[INFORMATION — start]
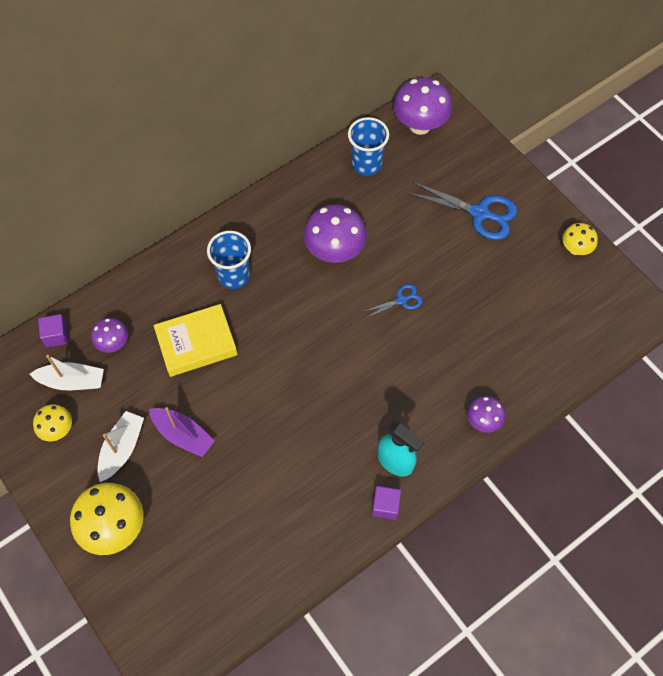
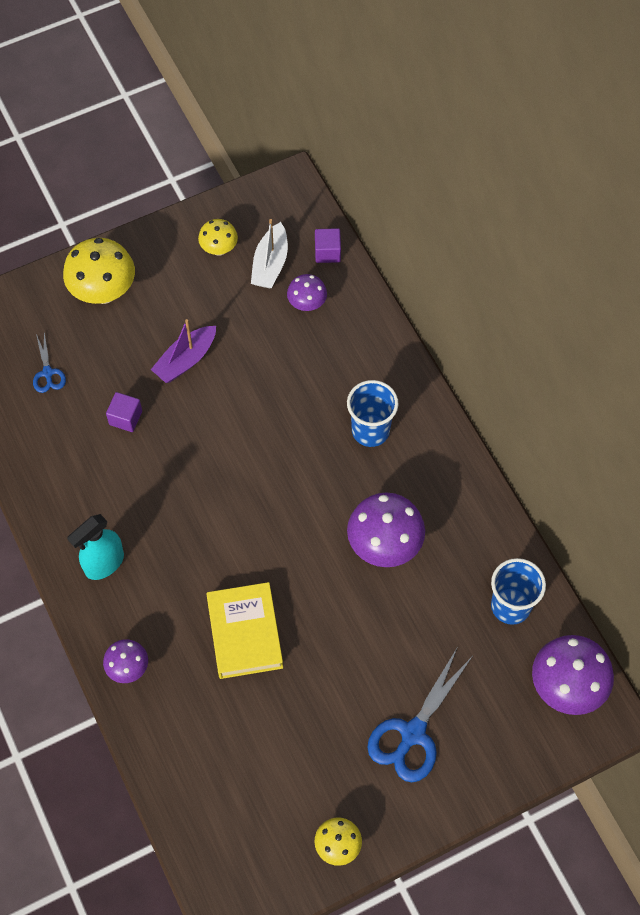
camera: 100 degrees right, 0 degrees up
(122, 449) = (184, 304): white boat -> none
(196, 343) = (290, 383): yellow book -> yellow book (245, 633)
(385, 506) = (58, 544): purple cube -> purple cube (125, 418)
(402, 300) = (303, 610): blue scissors -> blue scissors (48, 373)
[INFORMATION — finish]
PROBLEM STATEMENT => The answer is a portion of the data. Write out exactly the line with "(385, 506) = (58, 544): purple" and all lines after it.

FINISHED TASK =>
(385, 506) = (58, 544): purple cube -> purple cube (125, 418)
(402, 300) = (303, 610): blue scissors -> blue scissors (48, 373)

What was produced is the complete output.